◆ **WHAT TO DO**: Send back the data below exactly. Drop every picture.

◆ **DATA BLOCK**:
..........

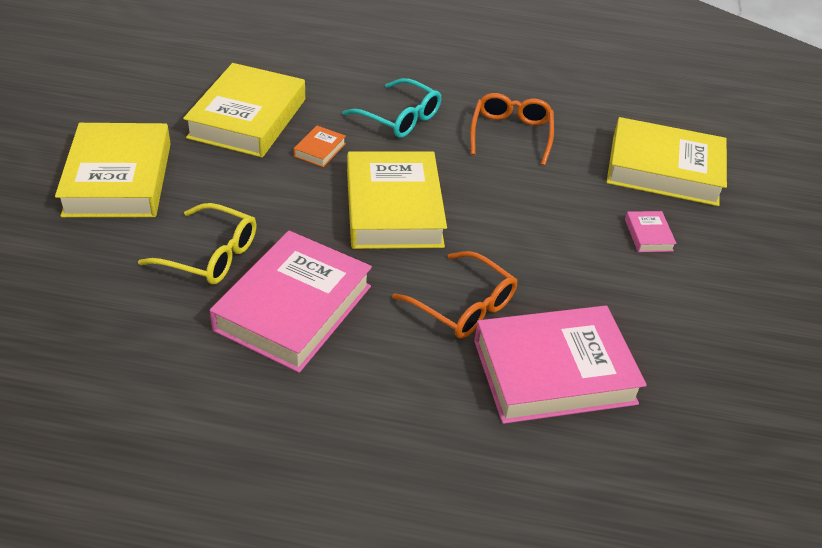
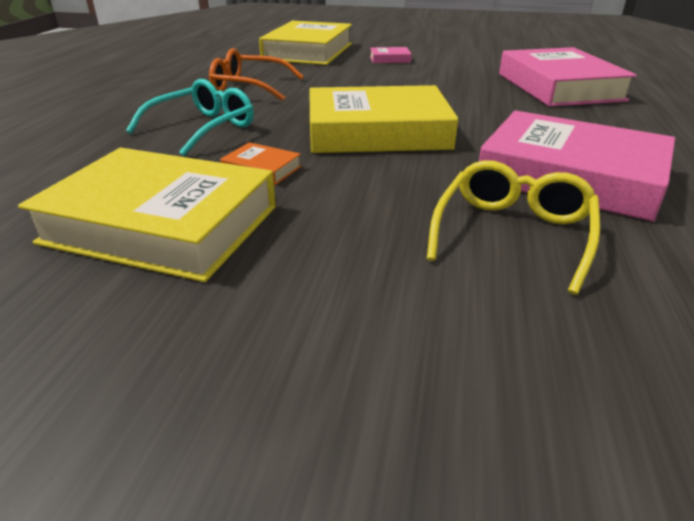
camera: 85 degrees left, 10 degrees down
(118, 179) = (337, 358): yellow book -> none
(463, 305) = (508, 109): orange glasses -> none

..........

◆ **EXERCISE RESULT**:
camera: 85 degrees left, 10 degrees down
(118, 179) = (337, 358): yellow book -> none
(463, 305) = (508, 109): orange glasses -> none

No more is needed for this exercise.